- _Work order_
Nothing but the lines below between the line holding "pink 2x2 round" and the line holding "pink 1x3 plate [138,148,217,208]", inclusive, should appear in the answer, each set down exactly.

- _Data shown_
= = = = = = =
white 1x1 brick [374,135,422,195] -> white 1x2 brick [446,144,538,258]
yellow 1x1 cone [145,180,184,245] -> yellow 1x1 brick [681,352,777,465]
= = = = = = =
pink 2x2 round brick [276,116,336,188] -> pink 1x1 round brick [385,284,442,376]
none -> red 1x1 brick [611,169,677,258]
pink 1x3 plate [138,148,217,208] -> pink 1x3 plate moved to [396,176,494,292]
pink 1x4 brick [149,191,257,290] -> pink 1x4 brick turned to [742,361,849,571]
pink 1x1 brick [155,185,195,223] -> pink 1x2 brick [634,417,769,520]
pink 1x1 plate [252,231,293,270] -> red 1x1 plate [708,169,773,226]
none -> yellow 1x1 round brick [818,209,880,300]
= = = = = = =
- _Your solution_
pink 2x2 round brick [276,116,336,188] -> pink 1x1 round brick [385,284,442,376]
none -> red 1x1 brick [611,169,677,258]
pink 1x3 plate [138,148,217,208] -> pink 1x3 plate moved to [396,176,494,292]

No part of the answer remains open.